### Directions
Which lines run from the one containing "(322, 406) = (543, 236): none -> purple bell" to the last line of the entries? Return them exactly, with nothing more.
-.-.-
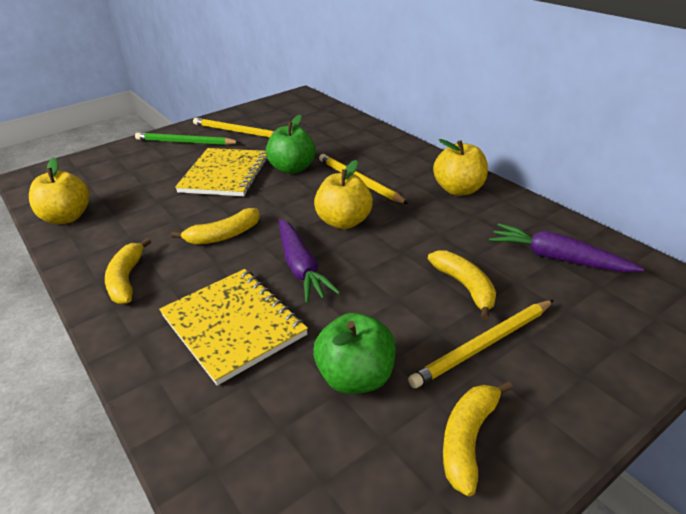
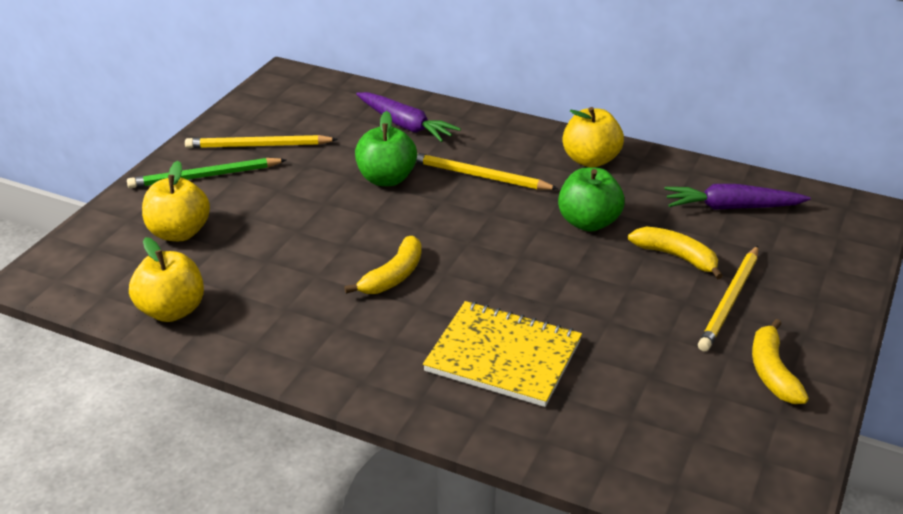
camera: 30 degrees left, 0 degrees up
(127, 279) = (340, 352): yellow banana -> none
(225, 174) = (312, 206): yellow notebook -> none
(301, 267) = (511, 284): purple carrot -> purple carrot (405, 125)
(344, 222) = (507, 226): yellow apple -> yellow apple (179, 233)
(356, 377) = (653, 360): green apple -> green apple (588, 222)

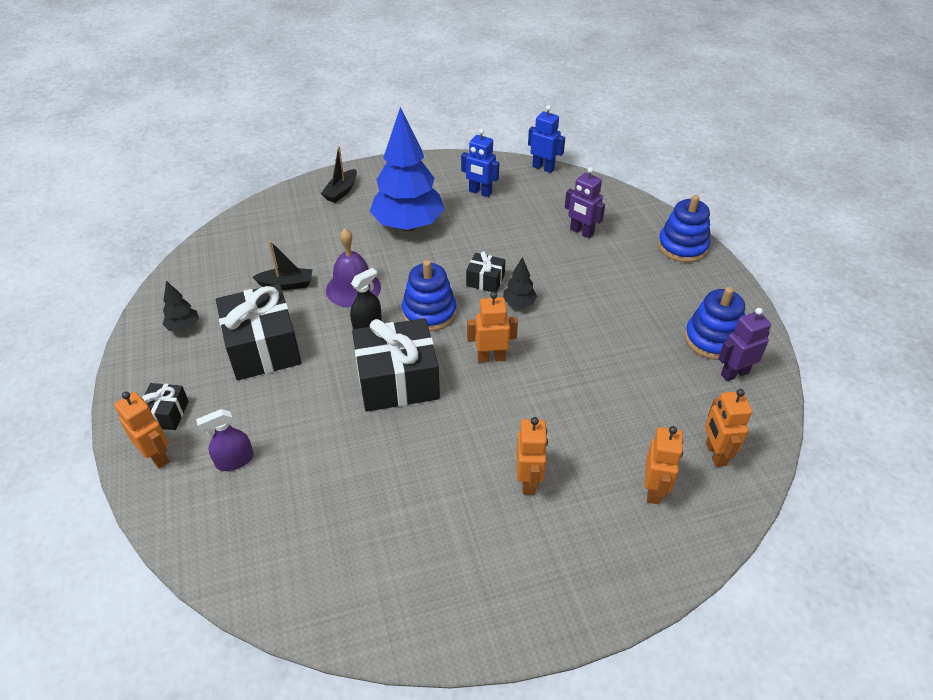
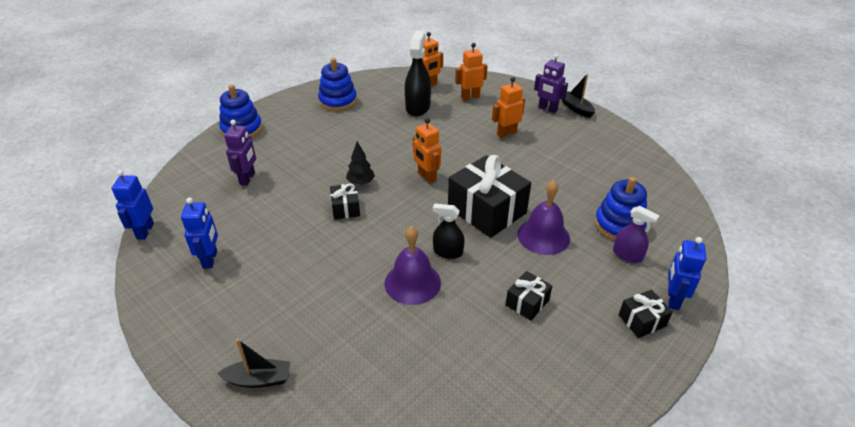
camera: 120 degrees left, 5 degrees down
(157, 456) = (672, 299): orange robot -> blue robot
(183, 327) = (559, 380): black tree -> none
(263, 348) = (527, 302): black gift -> black gift, size x0.49
(286, 284) = (443, 334): black boat -> black boat (576, 108)
(322, 406) = (543, 236): none -> purple bell
(408, 225) = (295, 288): blue tree -> none
(429, 312) = (406, 223): blue stacking toy -> blue stacking toy (619, 225)
(654, 414) = (417, 107): none -> black spray bottle
(734, 373) = (362, 90): purple robot -> purple robot (547, 109)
-.-.-
### Written reply
(322, 406) = (543, 236): none -> purple bell
(408, 225) = (295, 288): blue tree -> none
(429, 312) = (406, 223): blue stacking toy -> blue stacking toy (619, 225)
(654, 414) = (417, 107): none -> black spray bottle
(734, 373) = (362, 90): purple robot -> purple robot (547, 109)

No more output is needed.